Task directions: The word "stick" occurs in some of the lines below; copy each of those lines.

Data for this exercise:

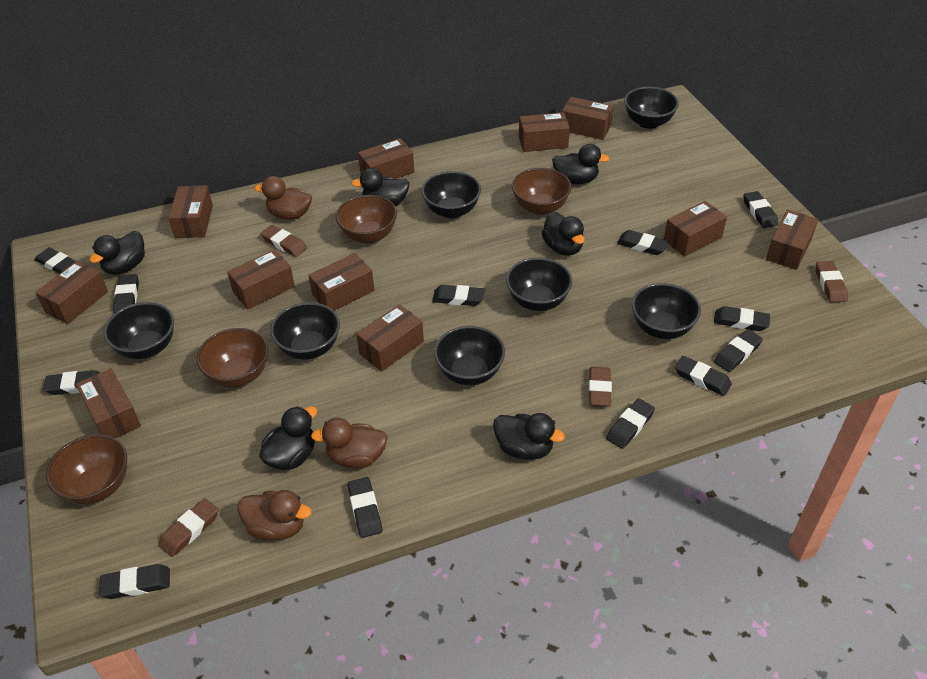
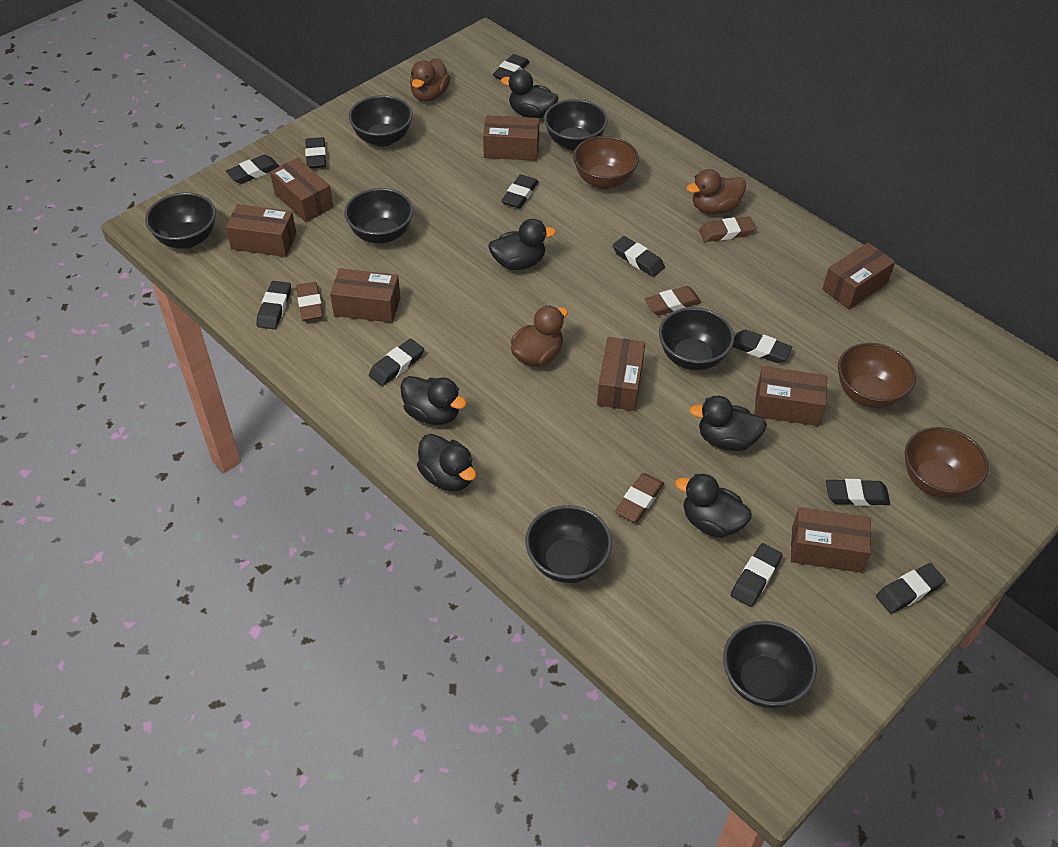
black eraser: 12 -> 11
brown bowl: 4 -> 3
brown box: 11 -> 8

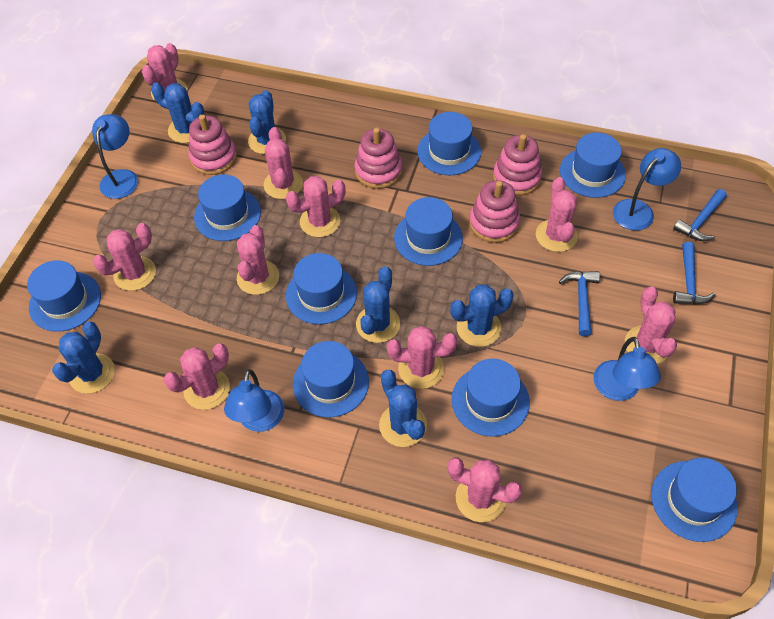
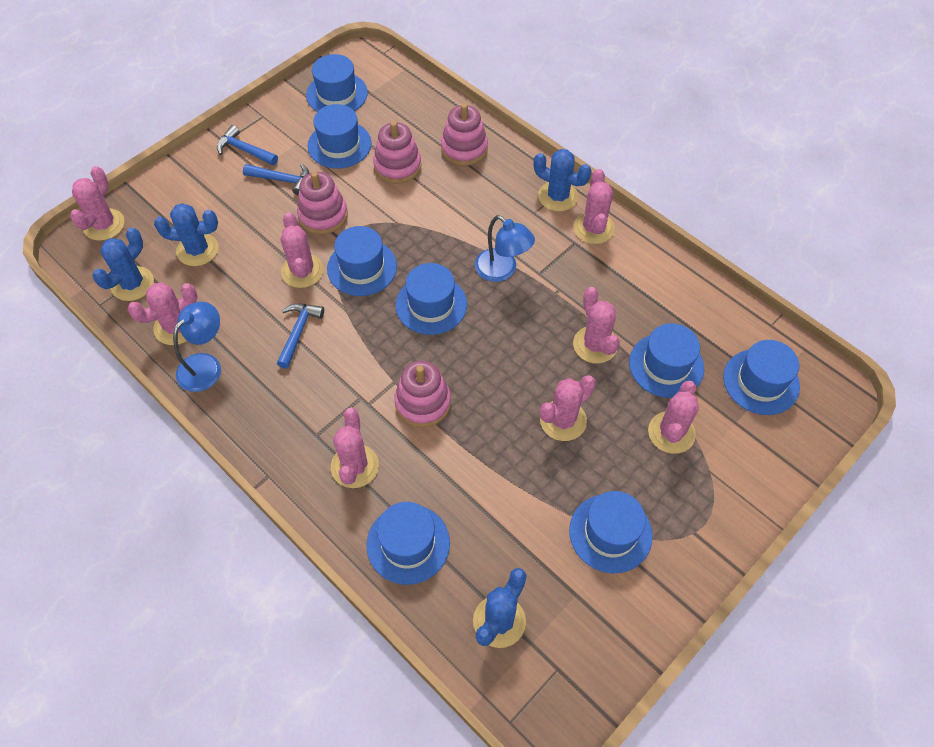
blue cactus: 6 -> 4
blue hat: 9 -> 8
blue lamp: 4 -> 2
pink cactus: 10 -> 8

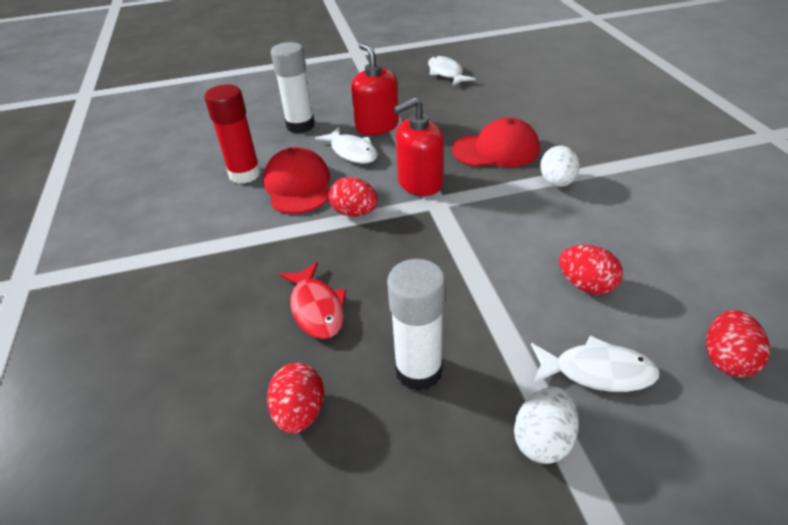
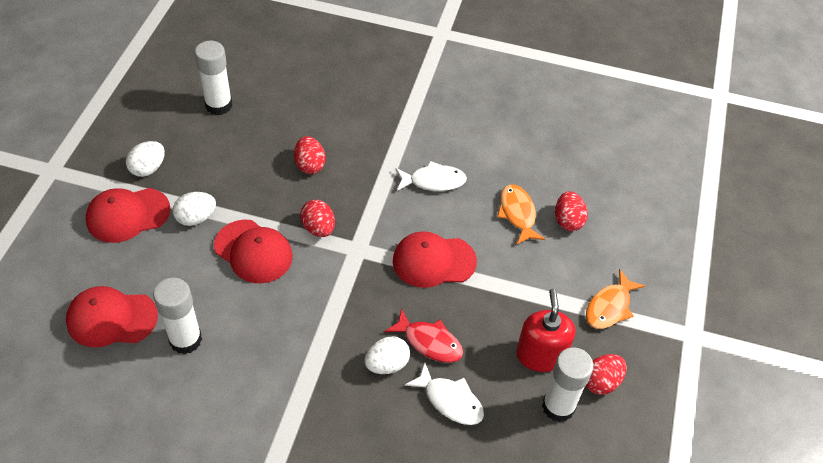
orange fish: 0 -> 2
red cap: 2 -> 4
red glue stick: 1 -> 0
red soap dispenser: 2 -> 1
white egg: 2 -> 3
white fish: 3 -> 2
white glue stick: 2 -> 3

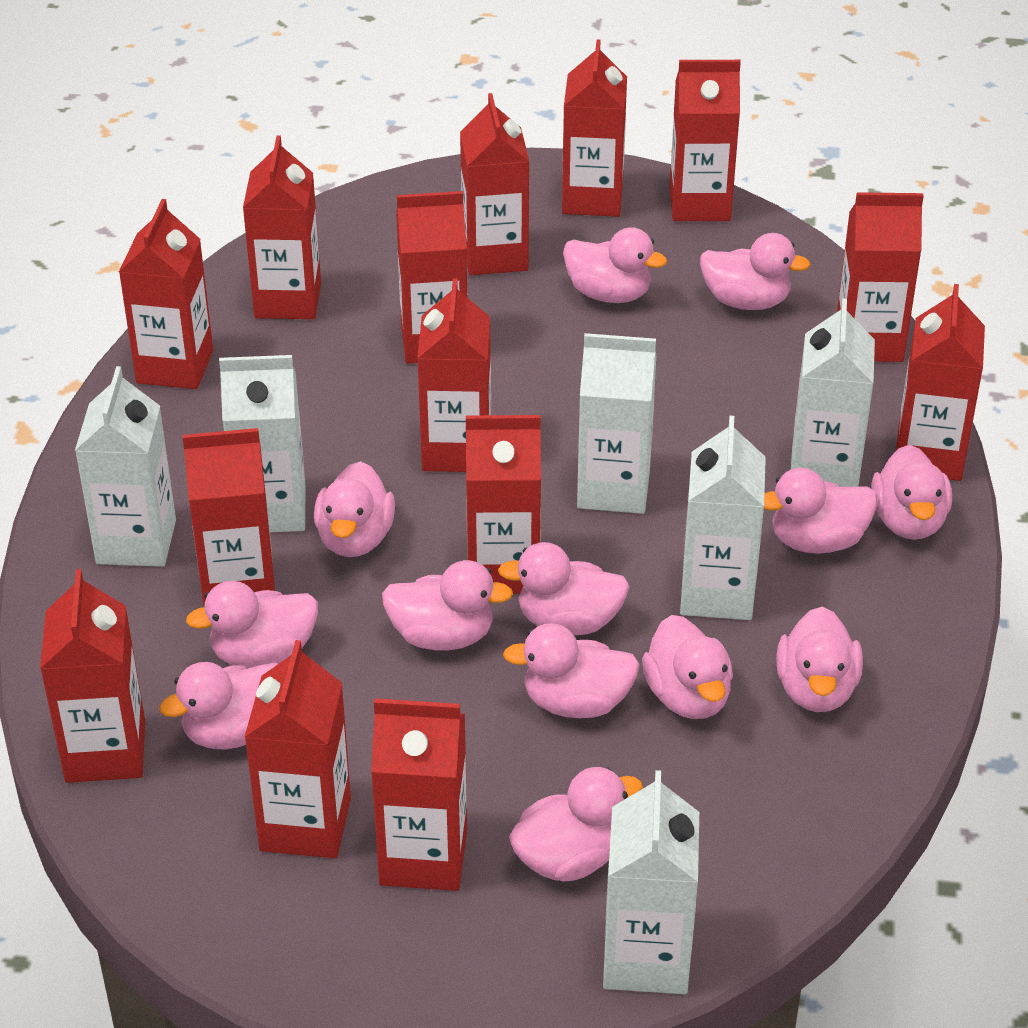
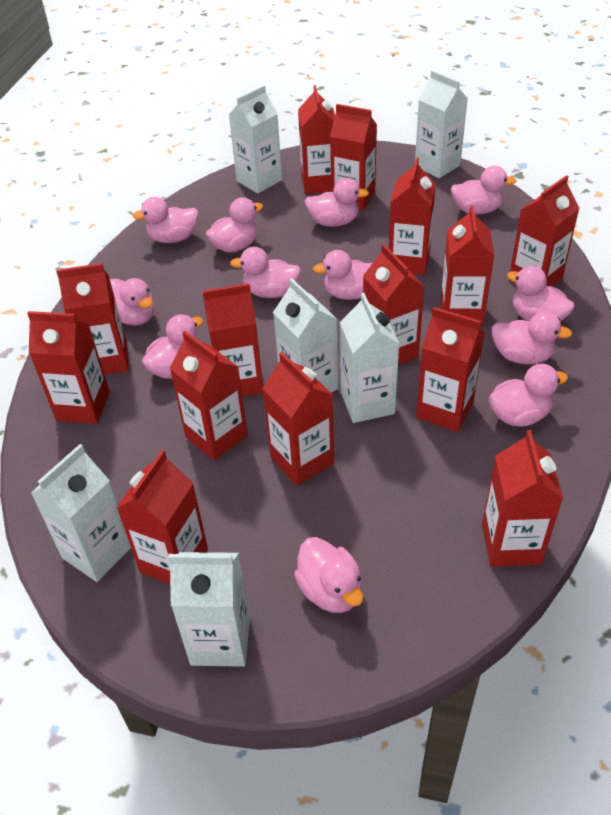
pink duck: 13 -> 12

Result:
red glue stick: 1 -> 0
white glue stick: 2 -> 3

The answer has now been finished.